◆ Work instructions ◆
Each line of the listing that contains "degrees" should be found and copied.

◆ Stored data ◆
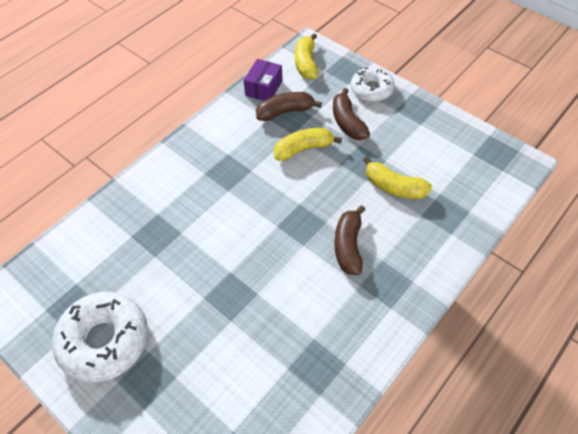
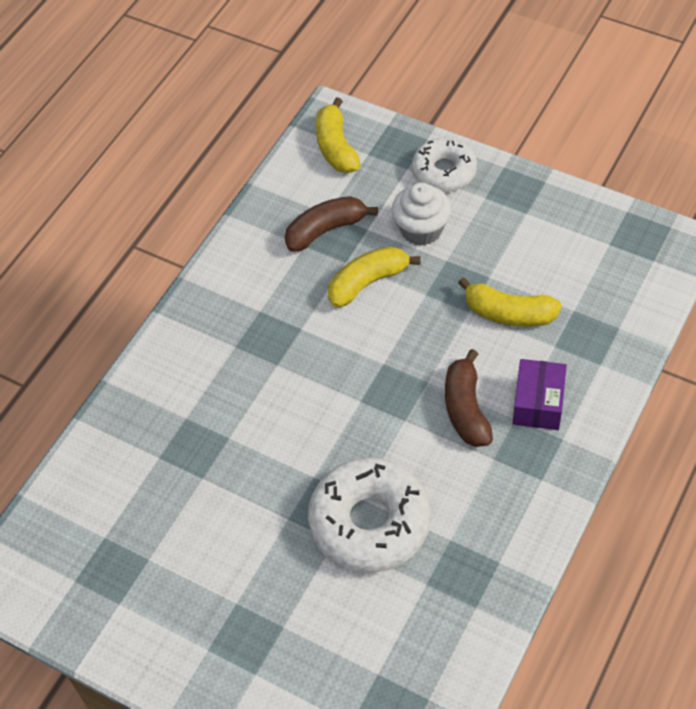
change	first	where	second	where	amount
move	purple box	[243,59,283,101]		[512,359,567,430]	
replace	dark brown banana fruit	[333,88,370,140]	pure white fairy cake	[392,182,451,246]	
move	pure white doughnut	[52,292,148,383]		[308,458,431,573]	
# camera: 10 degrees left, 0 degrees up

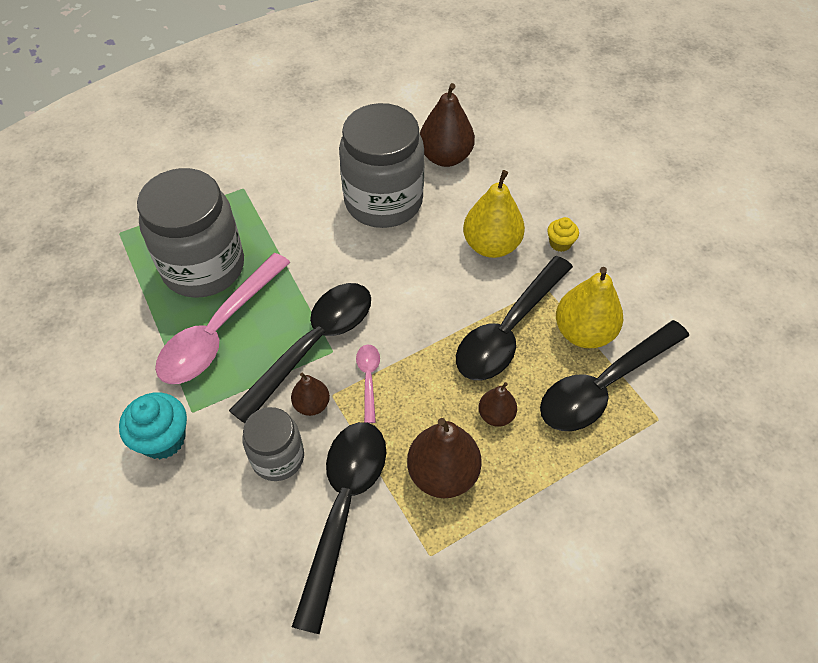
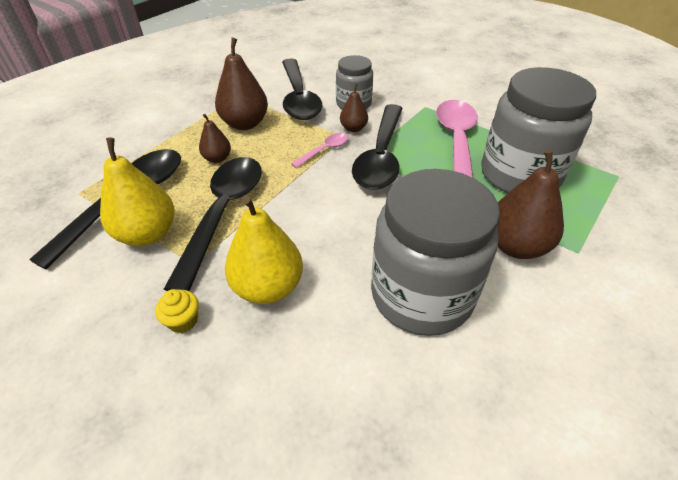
change	first	where	second	where	amount
move	dark brown pear	[420,83,475,167]		[497,149,564,259]	
rotate	rosy teaspoon	[356,344,380,423]		[291,133,348,168]	105 degrees counterclockwise
delete	aqua fairy cake	[119,392,187,459]			
# camera: 155 degrees right, 10 degrees down

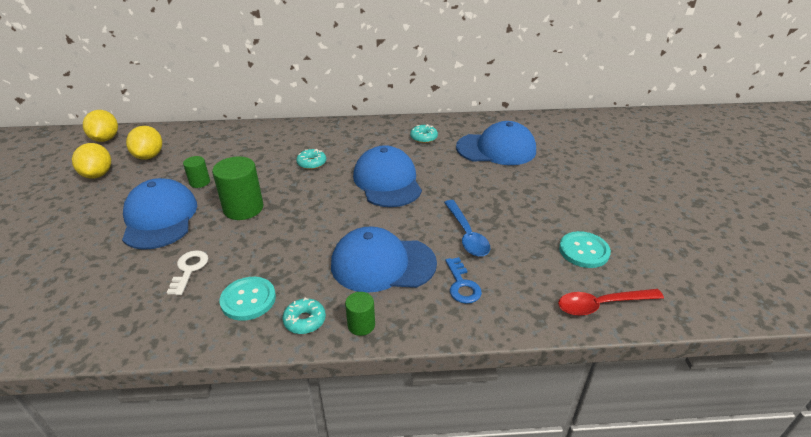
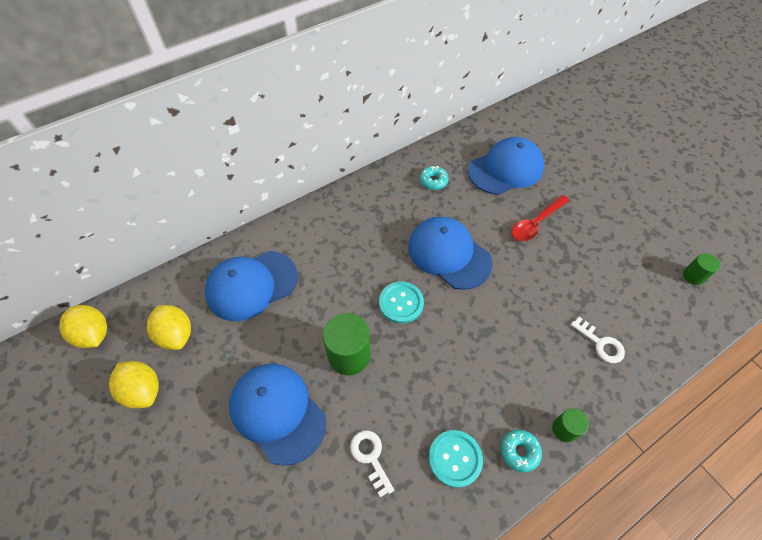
change	first	where	second	where	amount
delete	aqua doughnut	[296,149,326,169]			
move	green cylinder	[183,156,210,188]		[683,253,720,285]	
delete	royal blue teaspoon	[444,200,490,257]			
move	royal blue peaked cap	[331,226,437,293]		[205,251,298,321]	
move	aqua button	[559,231,611,268]		[379,282,424,324]	
recolor	royal blue key	[446,257,482,304]	pure white key	[571,317,625,363]	
move	scarlet teaspoon	[558,289,664,316]		[512,195,570,241]	
# camera: 30 degrees left, 20 degrees up

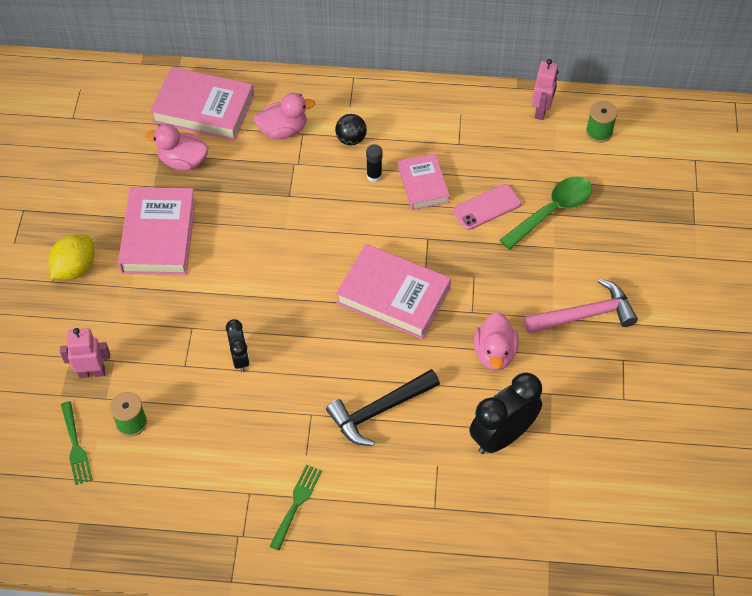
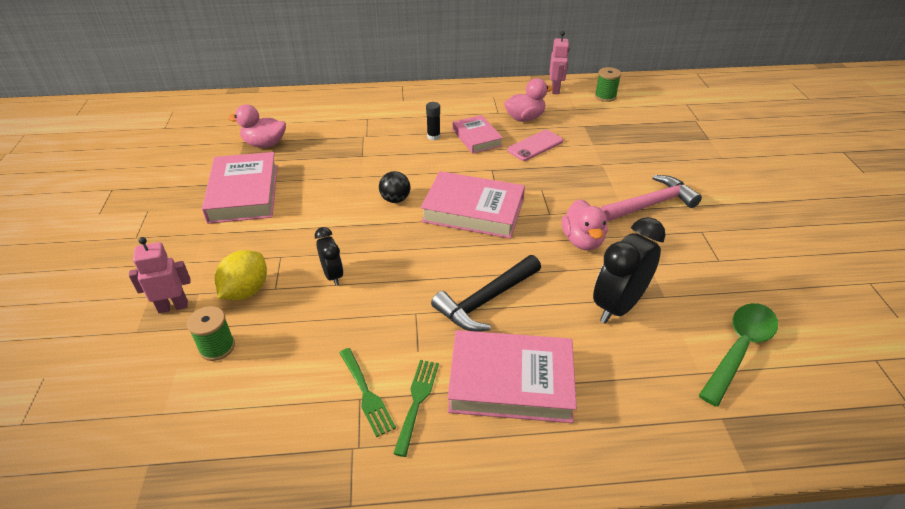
change	first	where	second	where	amount
move	rosy hardback	[150,67,254,141]		[448,330,577,423]	
move	rosy toy duck	[254,93,315,140]		[504,78,553,122]	
move	jet-black play ball	[335,114,367,145]		[379,171,410,203]	
move	green teaspoon	[500,176,592,250]		[698,303,778,407]	
move	golden lemon	[49,235,94,280]		[215,250,267,300]	
move	green dinner fork	[61,401,93,485]		[339,348,396,437]	
# camera: 10 degrees left, 15 degrees down

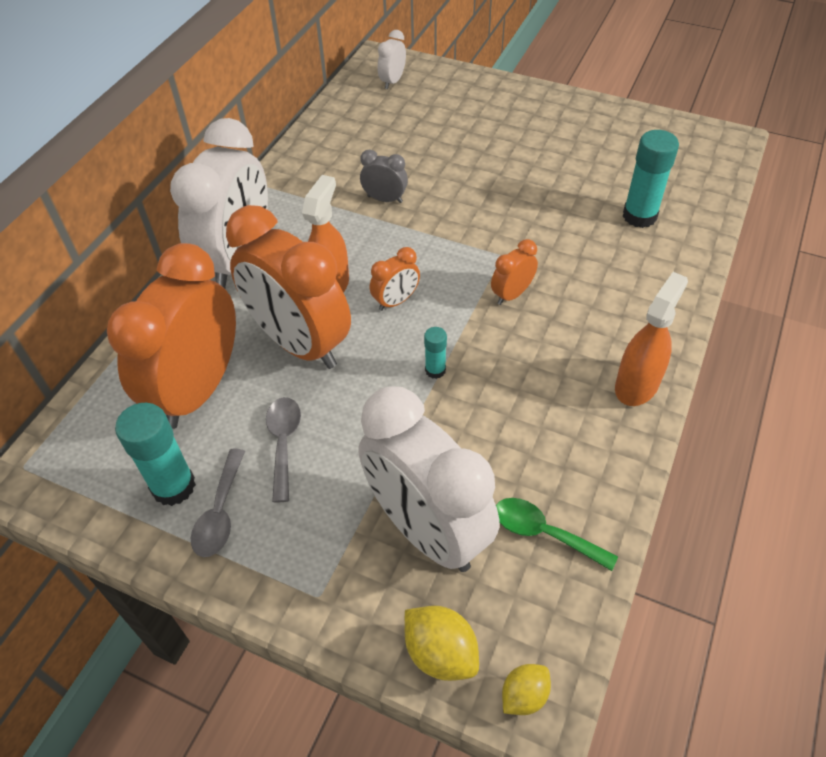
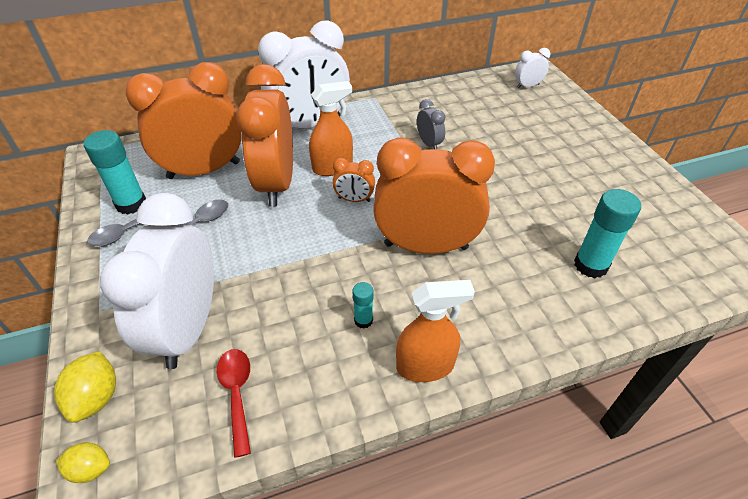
change	first	where	second	where	amount
resize	bright orange clock	[491,239,538,305]		[373,137,495,254]	x2.35
move	aqua glue stick	[424,327,447,379]		[352,282,373,329]	
recolor	green teaspoon	[496,498,618,571]	scarlet teaspoon	[217,349,251,458]	
# camera: 45 degrees right, 5 degrees down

◆ Solution ◆
# camera: 10 degrees left, 0 degrees up
rotate	rosy teaspoon	[356,344,380,423]		[291,133,348,168]	105 degrees counterclockwise
# camera: 155 degrees right, 10 degrees down
# camera: 30 degrees left, 20 degrees up
# camera: 10 degrees left, 15 degrees down
# camera: 45 degrees right, 5 degrees down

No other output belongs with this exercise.